What to do:
For every line in the records that has the word "cone", make a copy.

(Collected data)

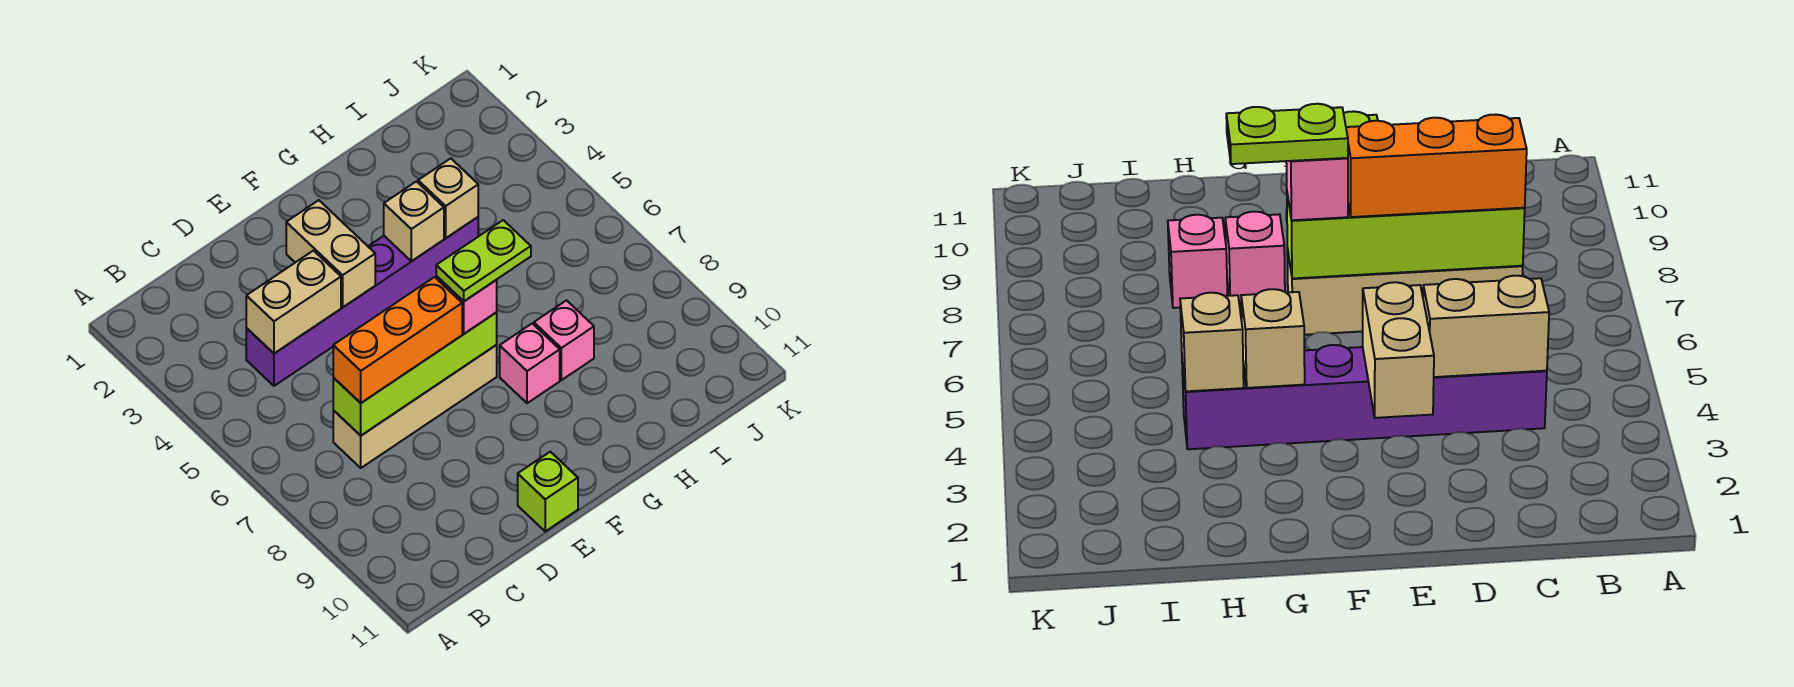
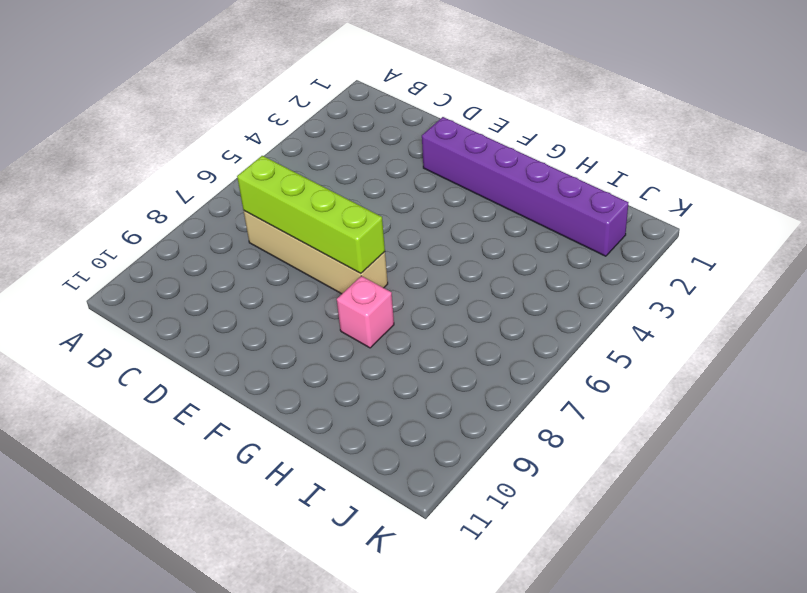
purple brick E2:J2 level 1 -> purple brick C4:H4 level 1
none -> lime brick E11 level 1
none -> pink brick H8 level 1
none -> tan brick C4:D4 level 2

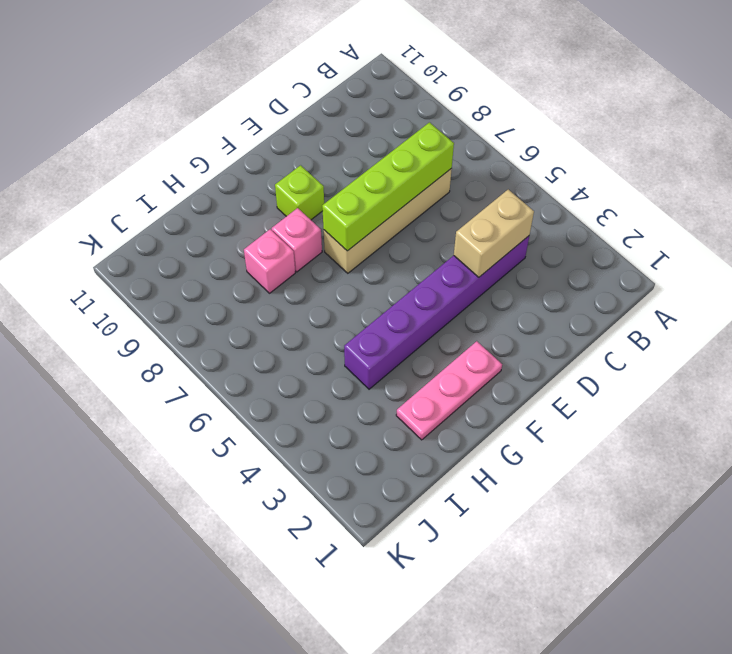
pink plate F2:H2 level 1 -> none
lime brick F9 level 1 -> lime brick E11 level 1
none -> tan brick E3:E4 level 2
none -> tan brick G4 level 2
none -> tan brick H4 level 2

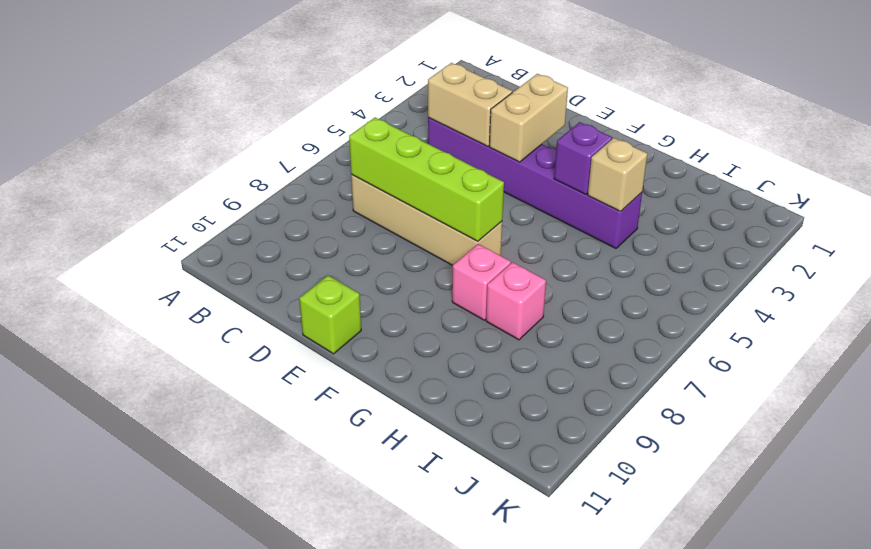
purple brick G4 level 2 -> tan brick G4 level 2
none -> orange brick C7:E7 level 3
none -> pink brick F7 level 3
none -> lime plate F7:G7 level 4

...

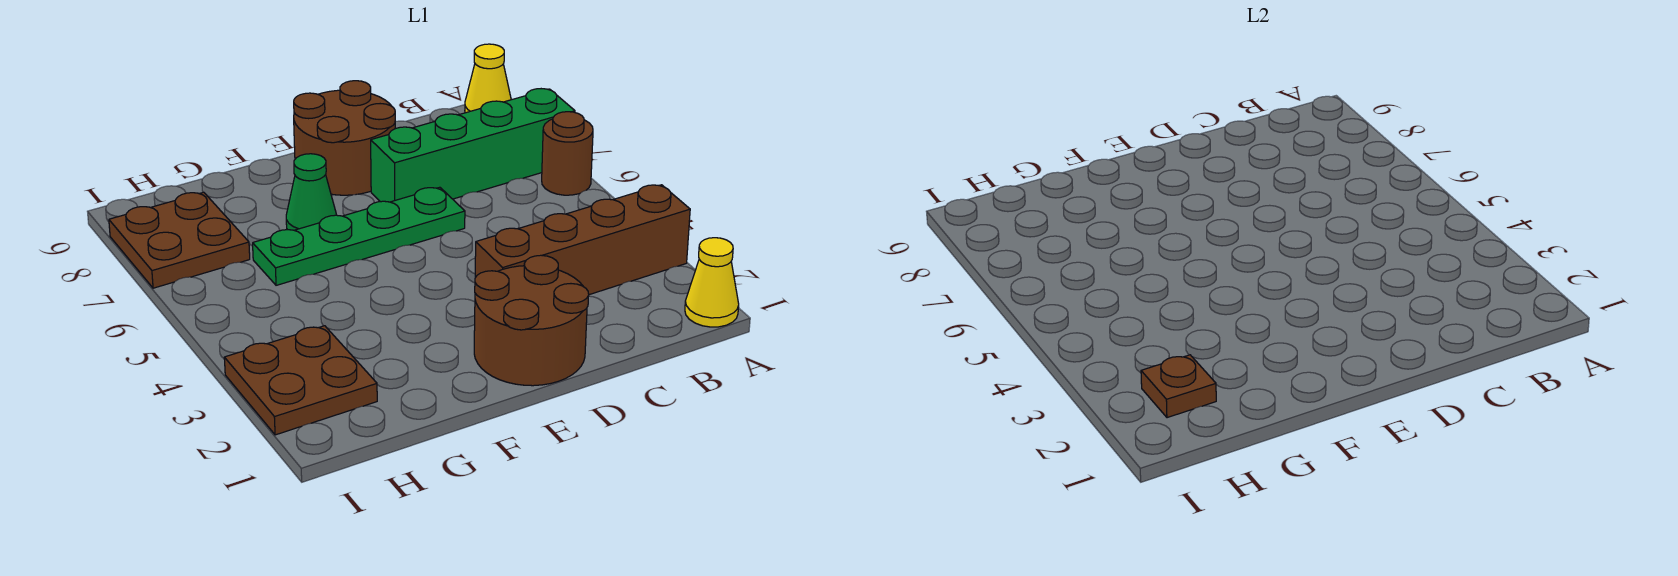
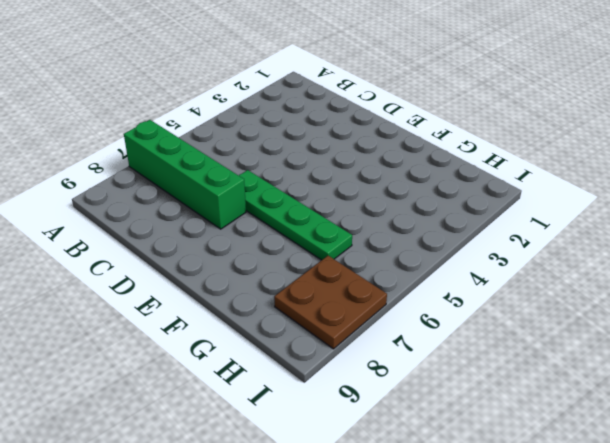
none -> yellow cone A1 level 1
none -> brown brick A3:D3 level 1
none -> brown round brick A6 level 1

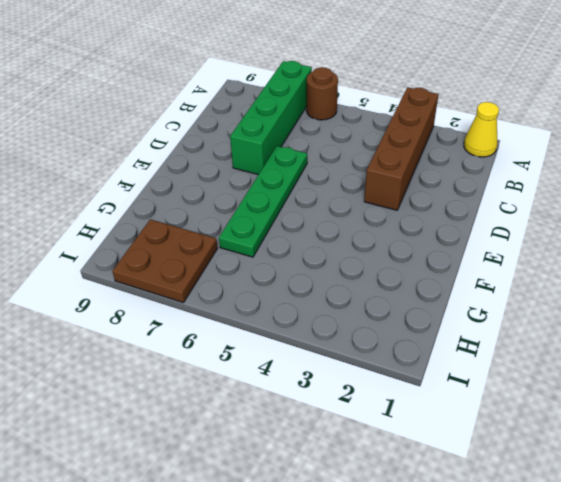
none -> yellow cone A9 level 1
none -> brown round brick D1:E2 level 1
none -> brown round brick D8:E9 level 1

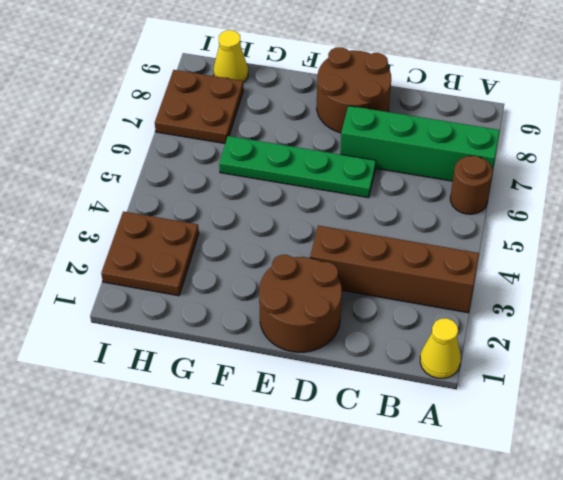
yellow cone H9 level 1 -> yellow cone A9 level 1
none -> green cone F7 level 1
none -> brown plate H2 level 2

Expected answer:
none -> yellow cone A1 level 1
none -> yellow cone A9 level 1
yellow cone H9 level 1 -> yellow cone A9 level 1
none -> green cone F7 level 1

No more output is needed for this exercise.